* What is required
Rewrite all the records below, putting "report" wherever "deliver" appears and keeping every other part the same. Leave the pictures out.

* Available records
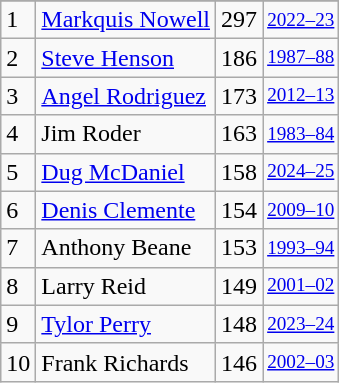
1993–94 (301, 248)
186 (240, 58)
5 (18, 172)
146 (240, 362)
Steve Henson (126, 58)
8 (18, 286)
1987–88 (301, 58)
297 (240, 20)
3 (18, 96)
Anthony Beane (126, 248)
149 (240, 286)
1 (18, 20)
Frank Richards (126, 362)
9 (18, 324)
2001–02 (301, 286)
163 (240, 134)
1983–84 (301, 134)
153 (240, 248)
173 (240, 96)
7 (18, 248)
2 (18, 58)
Markquis Nowell (126, 20)
2002–03 (301, 362)
148 (240, 324)
Dug McDaniel (126, 172)
Angel Rodriguez (126, 96)
4 (18, 134)
2009–10 (301, 210)
10 (18, 362)
2012–13 (301, 96)
Larry Reid (126, 286)
Denis Clemente (126, 210)
2024–25 (301, 172)
2023–24 (301, 324)
Jim Roder (126, 134)
154 (240, 210)
6 (18, 210)
2022–23 (301, 20)
Tylor Perry (126, 324)
158 (240, 172)
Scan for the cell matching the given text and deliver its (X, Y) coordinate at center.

* Final result
1993–94 (301, 248)
186 (240, 58)
5 (18, 172)
146 (240, 362)
Steve Henson (126, 58)
8 (18, 286)
1987–88 (301, 58)
297 (240, 20)
3 (18, 96)
Anthony Beane (126, 248)
149 (240, 286)
1 (18, 20)
Frank Richards (126, 362)
9 (18, 324)
2001–02 (301, 286)
163 (240, 134)
1983–84 (301, 134)
153 (240, 248)
173 (240, 96)
7 (18, 248)
2 (18, 58)
Markquis Nowell (126, 20)
2002–03 (301, 362)
148 (240, 324)
Dug McDaniel (126, 172)
Angel Rodriguez (126, 96)
4 (18, 134)
2009–10 (301, 210)
10 (18, 362)
2012–13 (301, 96)
Larry Reid (126, 286)
Denis Clemente (126, 210)
2024–25 (301, 172)
2023–24 (301, 324)
Jim Roder (126, 134)
154 (240, 210)
6 (18, 210)
2022–23 (301, 20)
Tylor Perry (126, 324)
158 (240, 172)
Scan for the cell matching the given text and report its (X, Y) coordinate at center.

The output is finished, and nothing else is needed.